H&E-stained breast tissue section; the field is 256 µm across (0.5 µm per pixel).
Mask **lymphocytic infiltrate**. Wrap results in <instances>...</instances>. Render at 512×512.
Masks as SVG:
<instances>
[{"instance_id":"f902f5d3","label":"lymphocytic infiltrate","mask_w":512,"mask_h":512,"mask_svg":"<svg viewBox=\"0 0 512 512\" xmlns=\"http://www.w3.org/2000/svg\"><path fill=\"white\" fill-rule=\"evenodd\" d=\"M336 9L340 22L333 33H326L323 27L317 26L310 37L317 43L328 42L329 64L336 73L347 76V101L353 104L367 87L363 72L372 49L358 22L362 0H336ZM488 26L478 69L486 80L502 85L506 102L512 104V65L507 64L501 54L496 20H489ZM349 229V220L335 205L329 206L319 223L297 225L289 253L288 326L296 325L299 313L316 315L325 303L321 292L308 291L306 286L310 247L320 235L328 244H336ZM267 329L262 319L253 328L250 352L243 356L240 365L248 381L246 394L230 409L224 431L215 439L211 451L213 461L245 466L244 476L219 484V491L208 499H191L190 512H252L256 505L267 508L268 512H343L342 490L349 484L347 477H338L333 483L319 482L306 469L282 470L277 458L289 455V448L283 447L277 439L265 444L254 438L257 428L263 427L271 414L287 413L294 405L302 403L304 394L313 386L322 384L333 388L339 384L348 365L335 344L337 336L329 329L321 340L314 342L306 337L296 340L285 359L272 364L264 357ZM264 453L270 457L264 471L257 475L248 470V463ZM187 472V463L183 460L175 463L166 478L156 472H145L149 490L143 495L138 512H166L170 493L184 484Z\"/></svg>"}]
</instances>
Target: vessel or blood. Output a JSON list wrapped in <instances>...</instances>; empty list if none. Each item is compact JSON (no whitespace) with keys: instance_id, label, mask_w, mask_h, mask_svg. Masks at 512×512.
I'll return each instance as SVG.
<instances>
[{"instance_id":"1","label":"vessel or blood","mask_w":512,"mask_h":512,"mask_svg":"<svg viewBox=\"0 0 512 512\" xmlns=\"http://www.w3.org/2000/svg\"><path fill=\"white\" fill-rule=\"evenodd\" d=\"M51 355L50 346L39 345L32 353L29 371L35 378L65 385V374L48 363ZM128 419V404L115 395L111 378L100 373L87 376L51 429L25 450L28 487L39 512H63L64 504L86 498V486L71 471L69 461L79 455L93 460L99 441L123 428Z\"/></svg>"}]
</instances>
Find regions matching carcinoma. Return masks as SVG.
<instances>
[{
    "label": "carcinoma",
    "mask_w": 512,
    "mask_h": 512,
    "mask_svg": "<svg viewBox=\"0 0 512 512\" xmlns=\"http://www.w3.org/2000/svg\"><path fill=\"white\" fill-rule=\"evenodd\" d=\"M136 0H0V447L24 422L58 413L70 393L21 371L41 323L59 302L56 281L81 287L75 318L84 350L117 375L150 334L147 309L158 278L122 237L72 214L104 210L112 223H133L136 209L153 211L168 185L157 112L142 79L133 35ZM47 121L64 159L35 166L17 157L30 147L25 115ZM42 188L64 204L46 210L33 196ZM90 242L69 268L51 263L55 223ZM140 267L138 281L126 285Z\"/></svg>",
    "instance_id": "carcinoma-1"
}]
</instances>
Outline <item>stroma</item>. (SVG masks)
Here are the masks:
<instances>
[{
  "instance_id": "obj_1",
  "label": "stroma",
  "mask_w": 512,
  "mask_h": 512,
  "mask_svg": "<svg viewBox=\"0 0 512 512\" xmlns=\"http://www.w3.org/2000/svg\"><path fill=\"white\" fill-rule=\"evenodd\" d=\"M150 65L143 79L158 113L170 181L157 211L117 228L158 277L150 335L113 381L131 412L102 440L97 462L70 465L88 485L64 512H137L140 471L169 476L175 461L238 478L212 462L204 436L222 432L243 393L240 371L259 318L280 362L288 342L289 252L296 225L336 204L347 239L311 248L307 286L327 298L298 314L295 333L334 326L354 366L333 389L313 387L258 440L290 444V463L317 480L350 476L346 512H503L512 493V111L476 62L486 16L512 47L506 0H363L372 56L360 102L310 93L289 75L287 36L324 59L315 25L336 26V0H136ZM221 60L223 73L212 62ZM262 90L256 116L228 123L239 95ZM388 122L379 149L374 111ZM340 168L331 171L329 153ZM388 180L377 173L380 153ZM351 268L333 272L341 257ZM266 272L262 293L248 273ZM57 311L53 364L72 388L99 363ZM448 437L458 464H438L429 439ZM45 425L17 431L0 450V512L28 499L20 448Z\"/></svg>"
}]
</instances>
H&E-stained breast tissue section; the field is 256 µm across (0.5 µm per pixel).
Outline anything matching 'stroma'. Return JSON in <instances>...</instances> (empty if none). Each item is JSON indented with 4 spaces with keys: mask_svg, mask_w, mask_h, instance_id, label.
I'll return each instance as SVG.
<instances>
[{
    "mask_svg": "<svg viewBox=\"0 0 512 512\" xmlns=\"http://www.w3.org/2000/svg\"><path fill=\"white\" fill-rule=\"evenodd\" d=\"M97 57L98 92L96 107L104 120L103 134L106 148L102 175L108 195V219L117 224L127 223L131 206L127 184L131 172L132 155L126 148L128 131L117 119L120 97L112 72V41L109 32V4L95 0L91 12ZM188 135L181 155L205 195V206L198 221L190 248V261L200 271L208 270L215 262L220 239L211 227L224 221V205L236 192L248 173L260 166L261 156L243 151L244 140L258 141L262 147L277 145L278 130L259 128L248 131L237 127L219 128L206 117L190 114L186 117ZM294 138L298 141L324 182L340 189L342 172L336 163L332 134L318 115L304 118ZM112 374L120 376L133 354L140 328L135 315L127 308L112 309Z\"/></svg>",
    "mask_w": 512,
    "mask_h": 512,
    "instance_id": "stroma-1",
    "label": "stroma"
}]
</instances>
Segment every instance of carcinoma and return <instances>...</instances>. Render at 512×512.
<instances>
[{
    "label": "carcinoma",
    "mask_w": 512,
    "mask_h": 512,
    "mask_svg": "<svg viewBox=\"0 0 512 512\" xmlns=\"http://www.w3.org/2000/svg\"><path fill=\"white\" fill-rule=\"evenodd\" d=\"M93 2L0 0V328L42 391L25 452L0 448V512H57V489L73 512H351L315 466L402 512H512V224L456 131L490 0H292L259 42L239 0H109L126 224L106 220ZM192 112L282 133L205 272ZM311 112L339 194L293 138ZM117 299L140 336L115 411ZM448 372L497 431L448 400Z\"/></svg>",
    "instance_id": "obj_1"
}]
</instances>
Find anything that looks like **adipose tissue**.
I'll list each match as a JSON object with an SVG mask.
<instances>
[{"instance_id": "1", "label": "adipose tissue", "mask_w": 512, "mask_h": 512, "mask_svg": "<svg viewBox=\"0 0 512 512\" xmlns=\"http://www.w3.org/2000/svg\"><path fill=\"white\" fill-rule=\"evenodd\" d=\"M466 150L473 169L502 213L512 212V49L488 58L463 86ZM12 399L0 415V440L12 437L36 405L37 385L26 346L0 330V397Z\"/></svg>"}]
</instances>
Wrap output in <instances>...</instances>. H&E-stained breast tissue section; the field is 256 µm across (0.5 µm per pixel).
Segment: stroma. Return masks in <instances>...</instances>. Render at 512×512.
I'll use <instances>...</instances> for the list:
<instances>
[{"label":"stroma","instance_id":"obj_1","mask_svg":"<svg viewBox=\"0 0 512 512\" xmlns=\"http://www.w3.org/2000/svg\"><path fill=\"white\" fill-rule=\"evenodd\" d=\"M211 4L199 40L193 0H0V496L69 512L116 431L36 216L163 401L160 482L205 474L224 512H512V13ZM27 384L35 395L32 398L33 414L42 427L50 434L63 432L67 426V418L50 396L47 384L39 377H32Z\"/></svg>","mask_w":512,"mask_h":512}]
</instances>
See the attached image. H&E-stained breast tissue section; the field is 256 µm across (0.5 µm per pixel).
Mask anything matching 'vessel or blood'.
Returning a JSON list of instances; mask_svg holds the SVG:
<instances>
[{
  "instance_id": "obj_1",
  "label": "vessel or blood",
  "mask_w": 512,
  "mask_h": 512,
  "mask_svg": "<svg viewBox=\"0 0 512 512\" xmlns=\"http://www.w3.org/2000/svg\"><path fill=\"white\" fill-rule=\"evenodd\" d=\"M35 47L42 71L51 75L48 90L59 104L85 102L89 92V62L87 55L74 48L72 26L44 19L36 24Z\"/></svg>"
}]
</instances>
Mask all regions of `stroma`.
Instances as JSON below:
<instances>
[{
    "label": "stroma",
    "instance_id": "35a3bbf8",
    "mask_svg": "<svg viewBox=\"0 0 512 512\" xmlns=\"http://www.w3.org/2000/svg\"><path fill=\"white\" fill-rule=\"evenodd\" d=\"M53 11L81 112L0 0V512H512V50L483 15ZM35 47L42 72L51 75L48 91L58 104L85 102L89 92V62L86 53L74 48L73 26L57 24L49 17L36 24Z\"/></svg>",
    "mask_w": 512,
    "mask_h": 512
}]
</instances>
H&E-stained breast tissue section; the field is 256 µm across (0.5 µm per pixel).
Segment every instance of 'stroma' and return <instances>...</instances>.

__Instruction__:
Quote exactly what appears from the line containing "See the attached" through the final line of the listing above, including both of those lines.

__Response__:
See the attached image. H&E-stained breast tissue section; the field is 256 µm across (0.5 µm per pixel).
Mask anything matching 'vessel or blood'.
Returning a JSON list of instances; mask_svg holds the SVG:
<instances>
[{
  "instance_id": "obj_1",
  "label": "vessel or blood",
  "mask_w": 512,
  "mask_h": 512,
  "mask_svg": "<svg viewBox=\"0 0 512 512\" xmlns=\"http://www.w3.org/2000/svg\"><path fill=\"white\" fill-rule=\"evenodd\" d=\"M35 47L42 71L51 75L48 90L59 104L85 102L89 92V62L87 55L74 48L72 26L44 19L36 24Z\"/></svg>"
}]
</instances>
Mask all regions of `stroma`.
Instances as JSON below:
<instances>
[{
    "label": "stroma",
    "instance_id": "35a3bbf8",
    "mask_svg": "<svg viewBox=\"0 0 512 512\" xmlns=\"http://www.w3.org/2000/svg\"><path fill=\"white\" fill-rule=\"evenodd\" d=\"M53 11L81 112L0 0V512H512V50L483 15ZM35 47L42 72L51 75L48 91L58 104L85 102L89 92V62L86 53L74 48L73 26L57 24L49 17L36 24Z\"/></svg>",
    "mask_w": 512,
    "mask_h": 512
}]
</instances>
H&E-stained breast tissue section; the field is 256 µm across (0.5 µm per pixel).
Segment every instance of 'stroma' and return <instances>...</instances>.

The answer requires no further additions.